===== AVAILABLE DATA =====
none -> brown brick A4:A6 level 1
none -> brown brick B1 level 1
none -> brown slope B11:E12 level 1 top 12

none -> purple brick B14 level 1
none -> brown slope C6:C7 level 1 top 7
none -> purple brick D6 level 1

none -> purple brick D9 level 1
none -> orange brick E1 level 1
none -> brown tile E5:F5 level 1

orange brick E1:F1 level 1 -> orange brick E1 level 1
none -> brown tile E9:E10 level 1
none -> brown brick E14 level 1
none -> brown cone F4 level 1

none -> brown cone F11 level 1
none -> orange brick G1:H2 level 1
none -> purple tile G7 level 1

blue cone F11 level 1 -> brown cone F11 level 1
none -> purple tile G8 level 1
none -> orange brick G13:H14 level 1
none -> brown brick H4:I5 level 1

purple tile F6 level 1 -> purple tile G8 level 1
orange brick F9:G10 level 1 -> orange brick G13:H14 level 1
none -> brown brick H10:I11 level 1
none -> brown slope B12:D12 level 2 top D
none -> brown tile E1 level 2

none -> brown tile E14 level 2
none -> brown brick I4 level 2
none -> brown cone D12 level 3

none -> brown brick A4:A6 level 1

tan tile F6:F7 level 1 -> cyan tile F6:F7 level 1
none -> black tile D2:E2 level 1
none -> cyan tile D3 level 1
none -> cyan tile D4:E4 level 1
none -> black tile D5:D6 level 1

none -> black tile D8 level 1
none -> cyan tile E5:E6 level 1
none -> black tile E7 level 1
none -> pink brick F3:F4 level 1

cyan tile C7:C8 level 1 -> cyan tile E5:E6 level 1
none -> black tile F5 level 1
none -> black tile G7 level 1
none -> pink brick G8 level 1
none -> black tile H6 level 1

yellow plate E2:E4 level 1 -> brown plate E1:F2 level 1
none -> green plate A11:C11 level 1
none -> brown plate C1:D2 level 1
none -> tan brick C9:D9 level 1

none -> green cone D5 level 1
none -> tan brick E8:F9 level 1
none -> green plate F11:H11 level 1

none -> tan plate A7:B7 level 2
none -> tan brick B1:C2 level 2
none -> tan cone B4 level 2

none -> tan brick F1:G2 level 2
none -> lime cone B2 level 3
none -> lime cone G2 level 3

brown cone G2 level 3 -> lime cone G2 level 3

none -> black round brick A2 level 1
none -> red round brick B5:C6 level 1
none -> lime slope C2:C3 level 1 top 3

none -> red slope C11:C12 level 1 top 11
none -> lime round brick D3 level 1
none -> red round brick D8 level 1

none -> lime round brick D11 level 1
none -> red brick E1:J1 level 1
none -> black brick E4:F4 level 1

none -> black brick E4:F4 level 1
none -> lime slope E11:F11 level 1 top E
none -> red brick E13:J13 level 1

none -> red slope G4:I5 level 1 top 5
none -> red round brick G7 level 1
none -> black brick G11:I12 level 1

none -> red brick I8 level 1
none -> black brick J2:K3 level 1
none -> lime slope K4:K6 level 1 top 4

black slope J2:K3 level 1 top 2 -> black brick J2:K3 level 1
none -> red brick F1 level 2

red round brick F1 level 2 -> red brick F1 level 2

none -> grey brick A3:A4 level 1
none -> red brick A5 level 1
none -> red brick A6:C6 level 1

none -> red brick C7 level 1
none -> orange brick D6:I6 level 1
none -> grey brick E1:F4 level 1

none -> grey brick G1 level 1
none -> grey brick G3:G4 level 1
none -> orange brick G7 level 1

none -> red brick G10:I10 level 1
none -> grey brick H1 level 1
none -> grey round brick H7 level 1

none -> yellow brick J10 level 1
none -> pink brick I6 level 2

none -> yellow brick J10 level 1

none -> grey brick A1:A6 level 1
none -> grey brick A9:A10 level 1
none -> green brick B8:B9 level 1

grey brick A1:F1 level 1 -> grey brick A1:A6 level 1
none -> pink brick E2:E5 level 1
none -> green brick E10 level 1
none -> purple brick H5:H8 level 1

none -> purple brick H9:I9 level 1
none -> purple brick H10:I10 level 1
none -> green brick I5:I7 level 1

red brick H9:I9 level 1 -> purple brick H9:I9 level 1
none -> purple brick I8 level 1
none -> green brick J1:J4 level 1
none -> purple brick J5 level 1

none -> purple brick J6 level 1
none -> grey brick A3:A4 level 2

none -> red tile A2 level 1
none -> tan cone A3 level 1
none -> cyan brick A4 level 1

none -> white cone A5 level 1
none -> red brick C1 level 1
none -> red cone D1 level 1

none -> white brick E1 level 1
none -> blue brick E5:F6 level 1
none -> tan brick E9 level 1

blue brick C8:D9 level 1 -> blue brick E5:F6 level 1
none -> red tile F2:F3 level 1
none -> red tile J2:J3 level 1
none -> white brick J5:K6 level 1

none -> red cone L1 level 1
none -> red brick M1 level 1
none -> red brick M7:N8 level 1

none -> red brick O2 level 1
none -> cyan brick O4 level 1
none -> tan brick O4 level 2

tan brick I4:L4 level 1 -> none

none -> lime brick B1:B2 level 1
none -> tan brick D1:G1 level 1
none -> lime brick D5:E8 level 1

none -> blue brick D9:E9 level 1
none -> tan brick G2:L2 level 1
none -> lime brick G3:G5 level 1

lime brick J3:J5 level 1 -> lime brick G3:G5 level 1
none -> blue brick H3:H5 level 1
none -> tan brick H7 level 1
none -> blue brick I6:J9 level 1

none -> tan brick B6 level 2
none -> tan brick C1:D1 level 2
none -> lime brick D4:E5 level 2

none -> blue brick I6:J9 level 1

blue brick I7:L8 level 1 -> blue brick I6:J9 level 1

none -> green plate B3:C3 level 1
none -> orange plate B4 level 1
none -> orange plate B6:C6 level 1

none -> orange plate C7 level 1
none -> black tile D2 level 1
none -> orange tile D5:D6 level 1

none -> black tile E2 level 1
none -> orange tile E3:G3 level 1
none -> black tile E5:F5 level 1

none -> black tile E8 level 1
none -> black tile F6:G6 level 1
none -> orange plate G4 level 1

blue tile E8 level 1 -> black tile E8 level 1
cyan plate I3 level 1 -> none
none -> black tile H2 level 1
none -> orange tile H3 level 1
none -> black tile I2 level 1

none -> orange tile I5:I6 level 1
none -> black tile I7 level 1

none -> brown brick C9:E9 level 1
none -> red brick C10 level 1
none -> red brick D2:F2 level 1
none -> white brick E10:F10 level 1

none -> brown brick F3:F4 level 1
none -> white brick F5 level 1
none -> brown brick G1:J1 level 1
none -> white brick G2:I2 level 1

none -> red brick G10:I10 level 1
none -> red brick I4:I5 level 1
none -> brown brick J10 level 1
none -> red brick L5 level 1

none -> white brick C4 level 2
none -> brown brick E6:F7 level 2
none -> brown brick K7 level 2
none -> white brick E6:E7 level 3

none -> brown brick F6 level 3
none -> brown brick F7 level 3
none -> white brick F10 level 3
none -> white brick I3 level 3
=====
> **TASK TO COMPLETE**
Both the line containing "none -> purple brick D9 level 1" and the line containing "none -> black tile D2:E2 level 1" belong in the answer. Print them and every line above that falls between them exactly, and no others.

> **YOUR SOLUTION**
none -> purple brick D9 level 1
none -> orange brick E1 level 1
none -> brown tile E5:F5 level 1

orange brick E1:F1 level 1 -> orange brick E1 level 1
none -> brown tile E9:E10 level 1
none -> brown brick E14 level 1
none -> brown cone F4 level 1

none -> brown cone F11 level 1
none -> orange brick G1:H2 level 1
none -> purple tile G7 level 1

blue cone F11 level 1 -> brown cone F11 level 1
none -> purple tile G8 level 1
none -> orange brick G13:H14 level 1
none -> brown brick H4:I5 level 1

purple tile F6 level 1 -> purple tile G8 level 1
orange brick F9:G10 level 1 -> orange brick G13:H14 level 1
none -> brown brick H10:I11 level 1
none -> brown slope B12:D12 level 2 top D
none -> brown tile E1 level 2

none -> brown tile E14 level 2
none -> brown brick I4 level 2
none -> brown cone D12 level 3

none -> brown brick A4:A6 level 1

tan tile F6:F7 level 1 -> cyan tile F6:F7 level 1
none -> black tile D2:E2 level 1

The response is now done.